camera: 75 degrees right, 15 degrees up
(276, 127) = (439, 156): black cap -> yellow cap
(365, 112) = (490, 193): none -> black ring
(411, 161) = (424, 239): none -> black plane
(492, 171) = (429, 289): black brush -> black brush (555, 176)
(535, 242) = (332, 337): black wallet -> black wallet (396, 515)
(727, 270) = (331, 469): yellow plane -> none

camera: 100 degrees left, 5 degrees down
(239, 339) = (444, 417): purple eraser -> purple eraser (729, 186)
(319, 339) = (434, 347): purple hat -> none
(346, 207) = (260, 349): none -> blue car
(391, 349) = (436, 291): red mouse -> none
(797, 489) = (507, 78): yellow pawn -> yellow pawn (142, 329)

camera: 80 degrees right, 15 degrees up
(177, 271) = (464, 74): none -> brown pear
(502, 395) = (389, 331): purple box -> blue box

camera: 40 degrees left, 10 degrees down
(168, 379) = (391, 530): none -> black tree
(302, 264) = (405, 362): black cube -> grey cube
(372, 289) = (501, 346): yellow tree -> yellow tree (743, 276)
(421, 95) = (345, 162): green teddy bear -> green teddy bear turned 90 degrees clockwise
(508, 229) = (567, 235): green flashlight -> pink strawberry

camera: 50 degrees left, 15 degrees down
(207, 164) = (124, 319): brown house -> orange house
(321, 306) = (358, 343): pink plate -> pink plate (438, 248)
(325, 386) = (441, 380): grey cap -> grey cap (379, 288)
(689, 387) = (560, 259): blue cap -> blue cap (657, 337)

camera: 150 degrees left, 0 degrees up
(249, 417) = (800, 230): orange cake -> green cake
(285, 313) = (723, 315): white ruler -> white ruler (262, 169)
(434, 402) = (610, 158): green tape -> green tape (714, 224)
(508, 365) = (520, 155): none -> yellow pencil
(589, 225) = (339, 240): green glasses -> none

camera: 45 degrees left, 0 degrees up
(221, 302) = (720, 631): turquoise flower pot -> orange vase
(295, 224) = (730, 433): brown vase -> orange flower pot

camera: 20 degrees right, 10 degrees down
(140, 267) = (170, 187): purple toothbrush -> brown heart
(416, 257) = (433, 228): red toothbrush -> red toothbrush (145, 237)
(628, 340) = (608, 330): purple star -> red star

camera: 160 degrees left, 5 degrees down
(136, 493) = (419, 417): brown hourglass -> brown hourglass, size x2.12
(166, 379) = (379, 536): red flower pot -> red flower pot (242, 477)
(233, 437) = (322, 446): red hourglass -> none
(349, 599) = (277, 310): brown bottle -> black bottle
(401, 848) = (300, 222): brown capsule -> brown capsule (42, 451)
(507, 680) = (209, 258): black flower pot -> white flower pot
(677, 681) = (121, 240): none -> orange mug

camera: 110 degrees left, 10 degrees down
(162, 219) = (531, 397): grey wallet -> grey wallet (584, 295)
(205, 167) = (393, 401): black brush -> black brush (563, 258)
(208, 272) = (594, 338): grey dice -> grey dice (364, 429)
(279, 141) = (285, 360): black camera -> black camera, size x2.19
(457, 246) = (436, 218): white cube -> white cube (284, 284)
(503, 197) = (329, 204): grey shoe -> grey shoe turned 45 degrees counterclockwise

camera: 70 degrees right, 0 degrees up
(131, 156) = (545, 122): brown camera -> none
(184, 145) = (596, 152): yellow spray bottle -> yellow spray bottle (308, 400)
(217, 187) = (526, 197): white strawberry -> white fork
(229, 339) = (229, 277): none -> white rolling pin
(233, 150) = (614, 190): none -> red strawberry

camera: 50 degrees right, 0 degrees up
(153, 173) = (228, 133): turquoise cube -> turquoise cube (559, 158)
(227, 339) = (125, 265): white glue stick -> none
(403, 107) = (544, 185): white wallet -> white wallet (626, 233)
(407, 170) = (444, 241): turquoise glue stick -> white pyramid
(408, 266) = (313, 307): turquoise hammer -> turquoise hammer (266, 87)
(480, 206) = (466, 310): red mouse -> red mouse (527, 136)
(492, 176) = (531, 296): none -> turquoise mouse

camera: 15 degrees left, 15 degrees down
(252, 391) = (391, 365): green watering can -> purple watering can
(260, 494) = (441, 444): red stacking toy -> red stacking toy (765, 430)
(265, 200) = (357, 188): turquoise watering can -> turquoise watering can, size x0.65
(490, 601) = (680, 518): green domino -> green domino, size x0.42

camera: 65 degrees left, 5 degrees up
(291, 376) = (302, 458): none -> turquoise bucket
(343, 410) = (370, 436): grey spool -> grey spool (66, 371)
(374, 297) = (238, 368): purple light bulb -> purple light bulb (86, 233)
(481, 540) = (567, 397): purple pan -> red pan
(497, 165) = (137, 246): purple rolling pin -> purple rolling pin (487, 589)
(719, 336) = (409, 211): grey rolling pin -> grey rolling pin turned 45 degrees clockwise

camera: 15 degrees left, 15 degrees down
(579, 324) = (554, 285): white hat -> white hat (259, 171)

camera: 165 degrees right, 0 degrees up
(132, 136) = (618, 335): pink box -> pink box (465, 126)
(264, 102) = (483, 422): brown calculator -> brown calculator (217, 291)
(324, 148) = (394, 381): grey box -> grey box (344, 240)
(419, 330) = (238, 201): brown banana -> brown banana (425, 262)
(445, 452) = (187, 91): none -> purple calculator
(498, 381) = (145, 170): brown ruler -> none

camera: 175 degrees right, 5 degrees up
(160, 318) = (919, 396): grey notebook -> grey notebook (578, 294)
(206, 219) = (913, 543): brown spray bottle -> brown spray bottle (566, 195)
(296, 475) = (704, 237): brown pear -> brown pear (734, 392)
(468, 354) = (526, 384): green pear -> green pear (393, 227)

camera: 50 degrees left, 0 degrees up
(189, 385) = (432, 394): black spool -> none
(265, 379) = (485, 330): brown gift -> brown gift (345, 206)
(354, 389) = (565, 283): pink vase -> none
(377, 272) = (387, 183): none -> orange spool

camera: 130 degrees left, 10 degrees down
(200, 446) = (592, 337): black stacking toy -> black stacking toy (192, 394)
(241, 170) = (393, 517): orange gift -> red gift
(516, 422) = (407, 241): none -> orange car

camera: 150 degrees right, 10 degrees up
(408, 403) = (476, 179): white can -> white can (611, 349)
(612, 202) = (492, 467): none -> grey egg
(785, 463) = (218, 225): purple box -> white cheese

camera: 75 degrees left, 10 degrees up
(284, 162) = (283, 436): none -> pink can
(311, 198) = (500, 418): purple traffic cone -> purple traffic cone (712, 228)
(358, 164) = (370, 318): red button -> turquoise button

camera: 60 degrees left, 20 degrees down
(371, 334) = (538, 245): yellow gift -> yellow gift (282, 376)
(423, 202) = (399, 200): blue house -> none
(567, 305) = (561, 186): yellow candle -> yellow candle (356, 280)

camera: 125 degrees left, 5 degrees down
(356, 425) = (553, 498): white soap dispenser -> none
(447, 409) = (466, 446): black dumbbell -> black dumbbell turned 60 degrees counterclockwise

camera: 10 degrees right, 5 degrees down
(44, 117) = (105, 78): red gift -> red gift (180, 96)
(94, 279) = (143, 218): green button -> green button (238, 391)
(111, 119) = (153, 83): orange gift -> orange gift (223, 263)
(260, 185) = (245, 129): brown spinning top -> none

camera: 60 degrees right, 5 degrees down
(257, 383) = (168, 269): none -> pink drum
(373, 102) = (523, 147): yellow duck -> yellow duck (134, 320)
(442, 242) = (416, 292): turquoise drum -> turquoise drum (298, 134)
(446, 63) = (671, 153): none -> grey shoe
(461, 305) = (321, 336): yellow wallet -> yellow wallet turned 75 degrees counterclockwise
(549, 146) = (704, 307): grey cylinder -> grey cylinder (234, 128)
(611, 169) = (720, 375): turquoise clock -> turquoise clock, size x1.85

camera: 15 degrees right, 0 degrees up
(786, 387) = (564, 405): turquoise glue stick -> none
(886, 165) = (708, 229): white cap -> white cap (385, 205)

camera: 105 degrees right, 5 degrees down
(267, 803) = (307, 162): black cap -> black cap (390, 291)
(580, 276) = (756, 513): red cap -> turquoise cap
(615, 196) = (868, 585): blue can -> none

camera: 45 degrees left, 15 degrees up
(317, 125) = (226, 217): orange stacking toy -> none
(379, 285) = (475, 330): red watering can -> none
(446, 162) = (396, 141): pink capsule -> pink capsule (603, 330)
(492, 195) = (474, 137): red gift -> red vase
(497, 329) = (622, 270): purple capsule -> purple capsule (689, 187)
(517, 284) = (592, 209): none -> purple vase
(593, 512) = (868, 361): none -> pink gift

=====

- **ABOUT THIS EXERCISE**:
One stretch of the lines above is wanted, from the line that contains "(727, 270) = (331, 469): yellow plane -> none" through the line that contains "camera: 40 degrees left, 10 degrees down". Output it exactly.

- **PROBLEM SOLUTION**:
(727, 270) = (331, 469): yellow plane -> none

camera: 100 degrees left, 5 degrees down
(239, 339) = (444, 417): purple eraser -> purple eraser (729, 186)
(319, 339) = (434, 347): purple hat -> none
(346, 207) = (260, 349): none -> blue car
(391, 349) = (436, 291): red mouse -> none
(797, 489) = (507, 78): yellow pawn -> yellow pawn (142, 329)

camera: 80 degrees right, 15 degrees up
(177, 271) = (464, 74): none -> brown pear
(502, 395) = (389, 331): purple box -> blue box

camera: 40 degrees left, 10 degrees down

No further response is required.